##### Source data #####
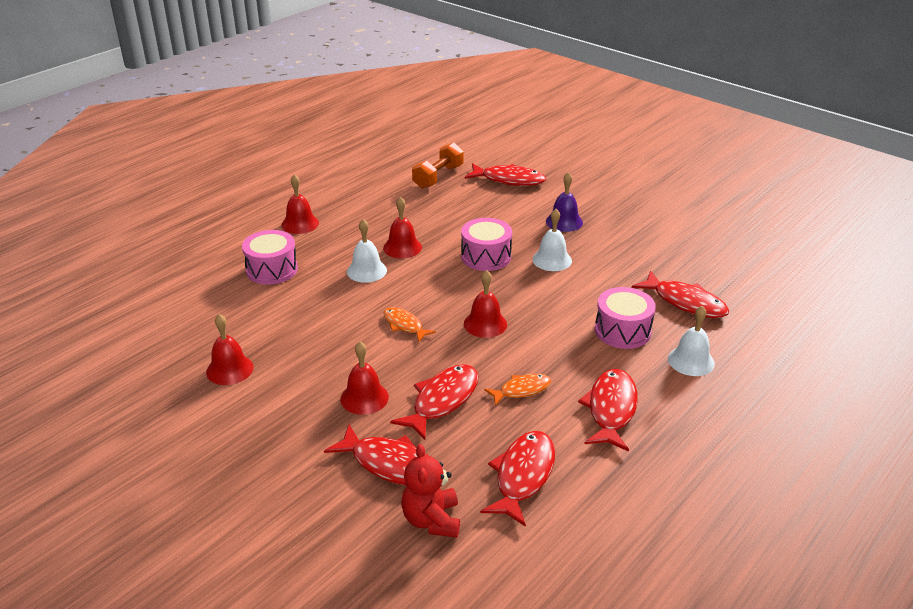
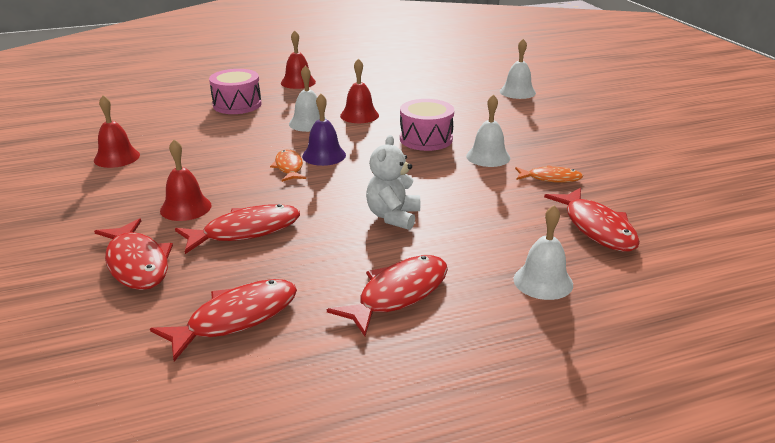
camera: 30 degrees right, 5 degrees down
(431, 520) = (108, 321): red teddy bear -> none
(438, 177) = (453, 77): orange dumbbell -> none
(485, 324) = (361, 186): red bell -> none
(509, 180) = (517, 92): red fish -> white bell
(521, 390) = (328, 247): orange fish -> orange fish (550, 178)
(539, 344) = (393, 217): none -> white teddy bear
(564, 222) = (536, 132): purple bell -> purple bell (324, 155)
(622, 331) = (494, 231): pink drum -> none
#####
■ **Work to complete**
Nothing but the lines from the one containing "(521, 390) = (328, 247): orange" to the end of the entries belongs in the answer, and each must match exactly.

■ **Task answer**
(521, 390) = (328, 247): orange fish -> orange fish (550, 178)
(539, 344) = (393, 217): none -> white teddy bear
(564, 222) = (536, 132): purple bell -> purple bell (324, 155)
(622, 331) = (494, 231): pink drum -> none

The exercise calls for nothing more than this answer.